_Task data:_
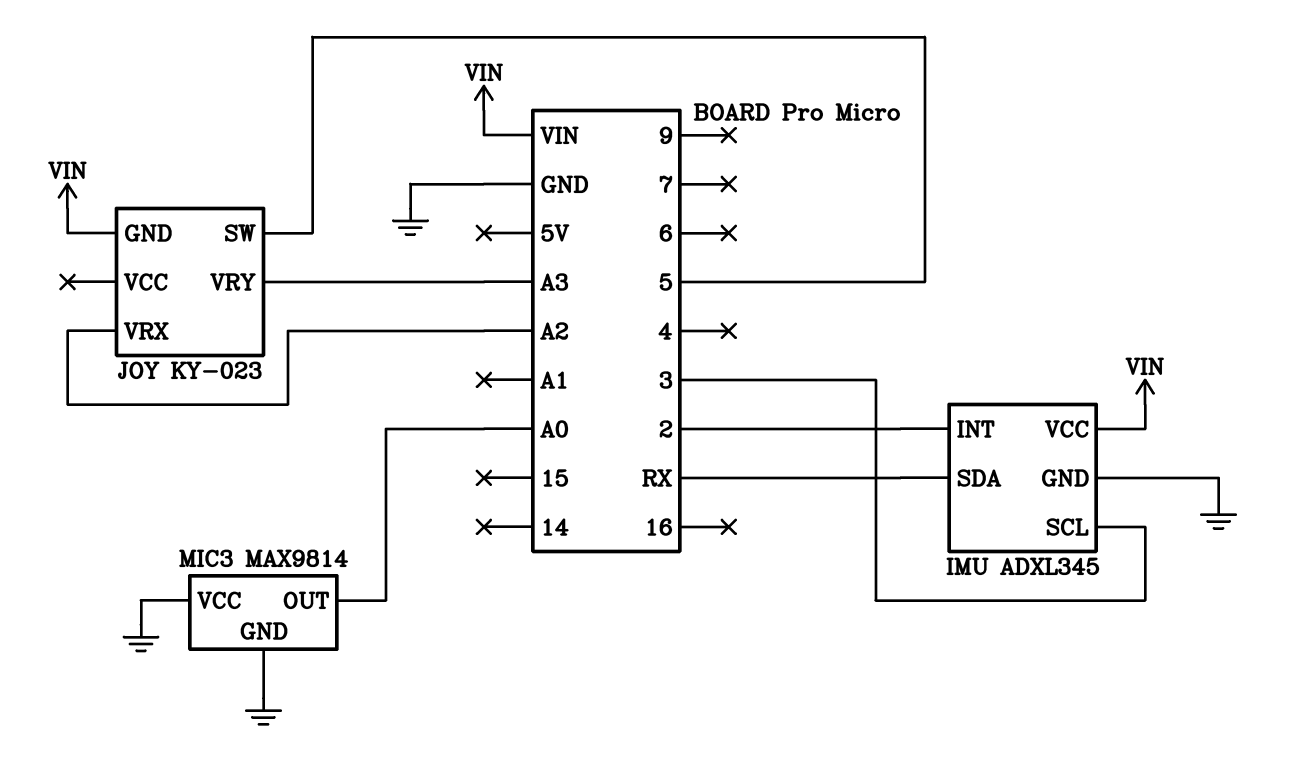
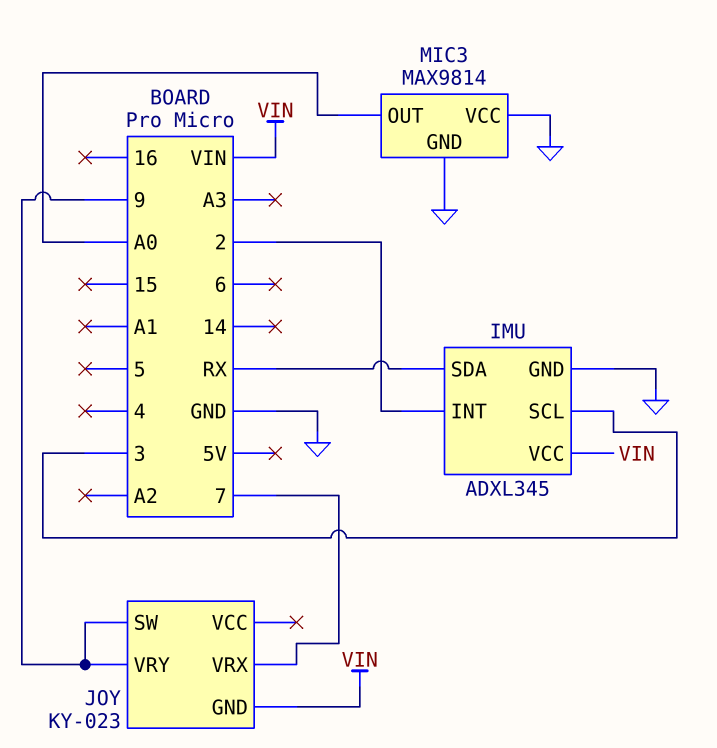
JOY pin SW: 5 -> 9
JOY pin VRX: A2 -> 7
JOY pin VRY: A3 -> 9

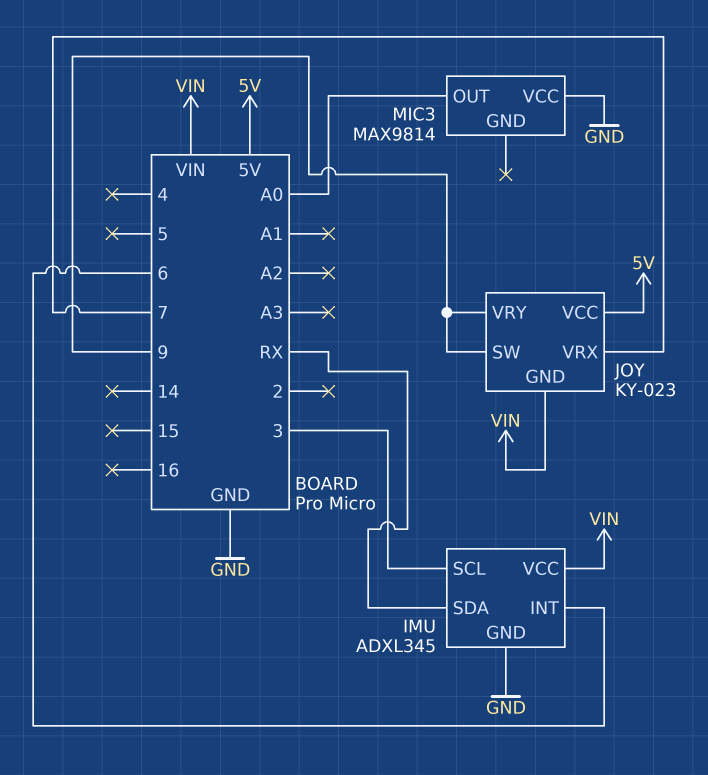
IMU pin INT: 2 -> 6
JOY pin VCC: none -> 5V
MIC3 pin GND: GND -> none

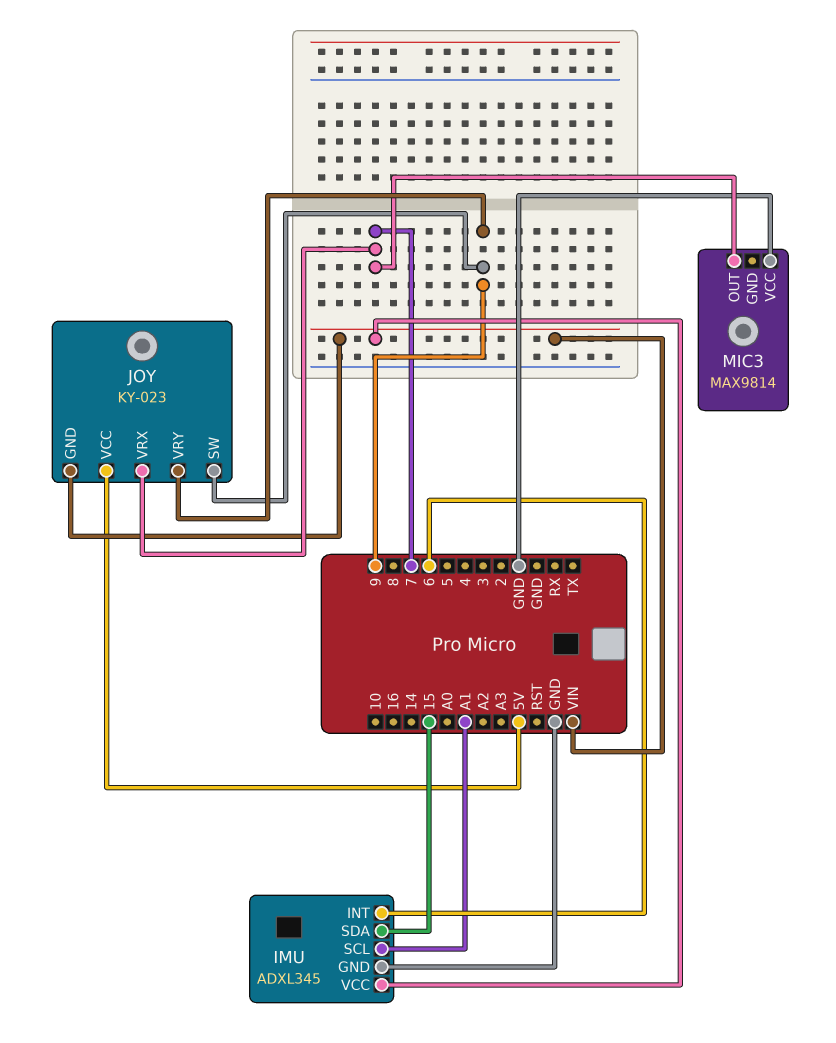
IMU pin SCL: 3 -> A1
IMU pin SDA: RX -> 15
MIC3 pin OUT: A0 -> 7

_Exercise requirements:_ Find every line above that contains the word "none", and return each one.

_Output of the task:_
JOY pin VCC: none -> 5V
MIC3 pin GND: GND -> none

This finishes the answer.